Work task — Respond with exact copies of the lines running from the line that contains "white book: 9 -> 7" to the end of the material.

- - - -

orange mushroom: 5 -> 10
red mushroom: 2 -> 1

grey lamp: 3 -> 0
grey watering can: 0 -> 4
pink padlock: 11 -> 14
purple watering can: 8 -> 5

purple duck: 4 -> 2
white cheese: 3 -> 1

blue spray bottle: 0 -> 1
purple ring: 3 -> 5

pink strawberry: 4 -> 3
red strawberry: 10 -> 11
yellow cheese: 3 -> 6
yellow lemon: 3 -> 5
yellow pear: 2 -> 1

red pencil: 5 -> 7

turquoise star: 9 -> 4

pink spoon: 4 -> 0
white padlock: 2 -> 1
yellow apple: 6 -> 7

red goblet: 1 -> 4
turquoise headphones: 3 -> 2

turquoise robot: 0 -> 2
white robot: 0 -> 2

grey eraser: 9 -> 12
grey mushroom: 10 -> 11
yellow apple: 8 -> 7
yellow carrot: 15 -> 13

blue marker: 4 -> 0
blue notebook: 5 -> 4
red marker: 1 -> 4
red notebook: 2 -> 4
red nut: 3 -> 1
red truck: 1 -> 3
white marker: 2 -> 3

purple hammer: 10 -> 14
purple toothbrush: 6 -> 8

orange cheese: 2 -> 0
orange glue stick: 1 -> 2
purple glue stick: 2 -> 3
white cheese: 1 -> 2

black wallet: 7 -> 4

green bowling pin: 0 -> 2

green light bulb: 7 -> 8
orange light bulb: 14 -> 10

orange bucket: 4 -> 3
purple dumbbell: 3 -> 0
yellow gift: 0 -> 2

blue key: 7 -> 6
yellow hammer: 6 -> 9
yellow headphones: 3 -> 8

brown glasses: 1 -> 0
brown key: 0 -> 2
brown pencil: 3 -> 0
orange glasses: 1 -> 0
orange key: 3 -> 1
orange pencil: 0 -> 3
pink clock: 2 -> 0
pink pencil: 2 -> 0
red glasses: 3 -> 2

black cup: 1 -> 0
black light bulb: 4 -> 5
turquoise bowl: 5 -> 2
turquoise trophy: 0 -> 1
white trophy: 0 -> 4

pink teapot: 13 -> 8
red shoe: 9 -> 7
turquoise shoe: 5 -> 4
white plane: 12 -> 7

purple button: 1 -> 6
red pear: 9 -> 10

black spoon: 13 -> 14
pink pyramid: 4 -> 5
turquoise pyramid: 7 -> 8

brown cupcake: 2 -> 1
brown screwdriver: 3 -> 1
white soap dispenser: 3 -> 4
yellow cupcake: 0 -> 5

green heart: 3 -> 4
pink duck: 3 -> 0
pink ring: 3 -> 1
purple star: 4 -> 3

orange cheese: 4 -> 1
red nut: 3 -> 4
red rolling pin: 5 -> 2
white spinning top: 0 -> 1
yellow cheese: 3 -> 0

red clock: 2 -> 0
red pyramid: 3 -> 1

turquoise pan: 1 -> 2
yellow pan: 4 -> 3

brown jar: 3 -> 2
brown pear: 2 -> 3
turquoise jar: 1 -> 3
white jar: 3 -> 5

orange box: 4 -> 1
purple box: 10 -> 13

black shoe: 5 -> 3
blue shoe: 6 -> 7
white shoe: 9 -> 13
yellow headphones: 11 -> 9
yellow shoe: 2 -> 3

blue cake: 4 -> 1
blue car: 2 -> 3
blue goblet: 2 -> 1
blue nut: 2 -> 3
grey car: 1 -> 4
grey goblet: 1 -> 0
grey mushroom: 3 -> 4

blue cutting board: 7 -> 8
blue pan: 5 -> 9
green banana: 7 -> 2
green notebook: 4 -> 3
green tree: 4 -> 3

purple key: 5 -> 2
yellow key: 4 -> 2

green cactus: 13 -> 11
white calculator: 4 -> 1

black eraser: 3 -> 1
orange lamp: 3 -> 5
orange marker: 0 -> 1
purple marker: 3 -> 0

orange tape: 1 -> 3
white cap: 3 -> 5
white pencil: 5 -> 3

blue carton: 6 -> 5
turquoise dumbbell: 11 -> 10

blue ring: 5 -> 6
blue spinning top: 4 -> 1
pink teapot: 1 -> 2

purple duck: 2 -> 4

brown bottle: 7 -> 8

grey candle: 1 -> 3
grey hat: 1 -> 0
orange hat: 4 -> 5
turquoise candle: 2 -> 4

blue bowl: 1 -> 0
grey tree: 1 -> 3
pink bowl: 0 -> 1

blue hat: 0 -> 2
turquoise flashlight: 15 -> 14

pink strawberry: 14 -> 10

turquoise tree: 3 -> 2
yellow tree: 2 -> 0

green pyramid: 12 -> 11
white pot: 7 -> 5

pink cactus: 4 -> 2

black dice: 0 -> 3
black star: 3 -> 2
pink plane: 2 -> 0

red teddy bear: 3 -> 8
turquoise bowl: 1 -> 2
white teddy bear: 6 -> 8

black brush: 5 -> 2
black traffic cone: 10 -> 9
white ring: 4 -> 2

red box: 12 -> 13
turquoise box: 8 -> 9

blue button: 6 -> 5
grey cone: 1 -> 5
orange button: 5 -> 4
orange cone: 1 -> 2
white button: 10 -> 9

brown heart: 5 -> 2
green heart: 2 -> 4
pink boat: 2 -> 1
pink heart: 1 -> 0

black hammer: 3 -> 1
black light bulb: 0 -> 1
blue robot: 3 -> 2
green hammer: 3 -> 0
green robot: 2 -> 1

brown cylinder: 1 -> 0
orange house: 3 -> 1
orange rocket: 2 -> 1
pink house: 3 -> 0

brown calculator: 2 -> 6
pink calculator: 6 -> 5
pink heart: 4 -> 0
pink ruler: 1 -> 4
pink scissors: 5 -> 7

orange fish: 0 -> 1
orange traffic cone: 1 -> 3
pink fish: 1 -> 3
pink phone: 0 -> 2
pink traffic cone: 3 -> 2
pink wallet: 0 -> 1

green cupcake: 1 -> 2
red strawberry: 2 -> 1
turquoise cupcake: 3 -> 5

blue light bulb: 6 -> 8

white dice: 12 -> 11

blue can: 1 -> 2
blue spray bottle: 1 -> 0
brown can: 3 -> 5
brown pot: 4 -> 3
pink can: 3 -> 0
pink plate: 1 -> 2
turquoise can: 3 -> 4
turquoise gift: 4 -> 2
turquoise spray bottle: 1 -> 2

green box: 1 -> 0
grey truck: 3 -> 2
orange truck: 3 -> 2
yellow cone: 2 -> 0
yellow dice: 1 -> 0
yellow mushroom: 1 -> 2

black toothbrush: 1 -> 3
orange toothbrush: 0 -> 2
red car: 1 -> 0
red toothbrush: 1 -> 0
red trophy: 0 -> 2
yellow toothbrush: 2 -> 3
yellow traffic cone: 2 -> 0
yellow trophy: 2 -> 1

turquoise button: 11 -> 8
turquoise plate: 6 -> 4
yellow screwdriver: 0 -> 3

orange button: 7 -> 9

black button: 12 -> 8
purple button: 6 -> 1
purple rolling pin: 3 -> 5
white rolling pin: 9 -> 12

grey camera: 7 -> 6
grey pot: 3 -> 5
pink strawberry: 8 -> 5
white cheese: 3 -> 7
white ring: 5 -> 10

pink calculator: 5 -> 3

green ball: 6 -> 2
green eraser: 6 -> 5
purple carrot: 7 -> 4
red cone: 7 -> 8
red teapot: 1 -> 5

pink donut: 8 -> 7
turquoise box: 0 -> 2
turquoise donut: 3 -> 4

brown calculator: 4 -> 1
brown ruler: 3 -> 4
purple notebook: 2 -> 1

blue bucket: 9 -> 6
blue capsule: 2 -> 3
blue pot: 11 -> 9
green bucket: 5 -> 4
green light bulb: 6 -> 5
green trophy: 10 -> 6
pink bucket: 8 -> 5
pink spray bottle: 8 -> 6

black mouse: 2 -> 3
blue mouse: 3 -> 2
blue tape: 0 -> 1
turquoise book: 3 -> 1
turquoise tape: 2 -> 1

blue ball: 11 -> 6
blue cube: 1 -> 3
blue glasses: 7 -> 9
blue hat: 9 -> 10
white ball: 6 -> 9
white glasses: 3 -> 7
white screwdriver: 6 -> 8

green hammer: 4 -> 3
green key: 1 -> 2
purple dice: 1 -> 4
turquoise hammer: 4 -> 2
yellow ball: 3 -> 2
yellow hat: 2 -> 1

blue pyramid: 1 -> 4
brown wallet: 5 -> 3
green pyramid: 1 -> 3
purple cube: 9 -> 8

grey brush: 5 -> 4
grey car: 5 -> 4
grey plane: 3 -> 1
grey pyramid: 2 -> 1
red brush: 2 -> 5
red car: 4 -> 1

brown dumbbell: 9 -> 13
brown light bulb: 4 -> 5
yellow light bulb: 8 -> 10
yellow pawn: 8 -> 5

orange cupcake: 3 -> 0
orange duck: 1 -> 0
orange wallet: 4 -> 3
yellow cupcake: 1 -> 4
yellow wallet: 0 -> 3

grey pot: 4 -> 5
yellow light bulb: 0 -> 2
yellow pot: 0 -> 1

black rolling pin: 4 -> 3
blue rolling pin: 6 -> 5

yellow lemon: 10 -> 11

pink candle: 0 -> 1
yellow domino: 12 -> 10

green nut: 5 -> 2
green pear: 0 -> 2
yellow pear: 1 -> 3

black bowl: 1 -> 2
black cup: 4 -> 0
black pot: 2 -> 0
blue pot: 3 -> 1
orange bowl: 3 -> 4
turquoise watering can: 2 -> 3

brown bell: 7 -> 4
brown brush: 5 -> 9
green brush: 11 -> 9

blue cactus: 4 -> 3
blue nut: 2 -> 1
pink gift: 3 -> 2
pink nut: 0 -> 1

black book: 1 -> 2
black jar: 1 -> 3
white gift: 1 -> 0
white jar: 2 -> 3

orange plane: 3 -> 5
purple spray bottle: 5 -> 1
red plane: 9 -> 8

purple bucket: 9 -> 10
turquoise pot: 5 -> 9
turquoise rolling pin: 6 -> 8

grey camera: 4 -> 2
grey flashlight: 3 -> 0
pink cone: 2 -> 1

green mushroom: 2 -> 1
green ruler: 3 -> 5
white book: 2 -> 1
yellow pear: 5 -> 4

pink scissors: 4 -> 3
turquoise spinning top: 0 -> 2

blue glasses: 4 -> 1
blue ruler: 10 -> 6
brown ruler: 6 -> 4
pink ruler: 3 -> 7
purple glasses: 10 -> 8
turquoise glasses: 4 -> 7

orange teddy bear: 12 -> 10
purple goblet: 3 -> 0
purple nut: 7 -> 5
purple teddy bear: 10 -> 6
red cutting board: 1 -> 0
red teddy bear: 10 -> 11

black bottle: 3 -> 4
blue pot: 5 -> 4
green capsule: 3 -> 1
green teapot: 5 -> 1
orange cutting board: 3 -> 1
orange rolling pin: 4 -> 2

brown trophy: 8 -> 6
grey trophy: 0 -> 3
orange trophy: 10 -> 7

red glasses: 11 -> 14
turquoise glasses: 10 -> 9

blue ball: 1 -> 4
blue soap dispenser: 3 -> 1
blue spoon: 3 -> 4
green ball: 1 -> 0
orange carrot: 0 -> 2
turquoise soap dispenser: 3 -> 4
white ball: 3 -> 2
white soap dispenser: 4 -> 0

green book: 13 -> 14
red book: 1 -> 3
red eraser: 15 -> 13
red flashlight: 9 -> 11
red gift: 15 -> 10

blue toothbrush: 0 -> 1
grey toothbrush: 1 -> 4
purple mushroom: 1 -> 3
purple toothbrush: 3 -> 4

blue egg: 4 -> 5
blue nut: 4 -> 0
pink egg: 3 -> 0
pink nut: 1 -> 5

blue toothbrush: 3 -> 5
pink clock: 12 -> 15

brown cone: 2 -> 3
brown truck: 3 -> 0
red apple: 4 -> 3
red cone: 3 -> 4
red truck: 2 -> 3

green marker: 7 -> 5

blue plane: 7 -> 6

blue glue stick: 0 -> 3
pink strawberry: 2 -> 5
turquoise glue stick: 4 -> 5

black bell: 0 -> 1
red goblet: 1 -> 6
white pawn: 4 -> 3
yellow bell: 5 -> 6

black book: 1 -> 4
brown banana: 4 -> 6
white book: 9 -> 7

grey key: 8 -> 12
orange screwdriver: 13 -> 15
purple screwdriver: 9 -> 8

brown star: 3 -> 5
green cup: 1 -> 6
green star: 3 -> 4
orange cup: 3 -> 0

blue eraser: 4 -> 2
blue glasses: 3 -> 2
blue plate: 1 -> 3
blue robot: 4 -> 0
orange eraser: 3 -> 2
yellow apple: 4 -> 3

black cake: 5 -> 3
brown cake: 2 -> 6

- - - -

Reply to the exercise —
white book: 9 -> 7

grey key: 8 -> 12
orange screwdriver: 13 -> 15
purple screwdriver: 9 -> 8

brown star: 3 -> 5
green cup: 1 -> 6
green star: 3 -> 4
orange cup: 3 -> 0

blue eraser: 4 -> 2
blue glasses: 3 -> 2
blue plate: 1 -> 3
blue robot: 4 -> 0
orange eraser: 3 -> 2
yellow apple: 4 -> 3

black cake: 5 -> 3
brown cake: 2 -> 6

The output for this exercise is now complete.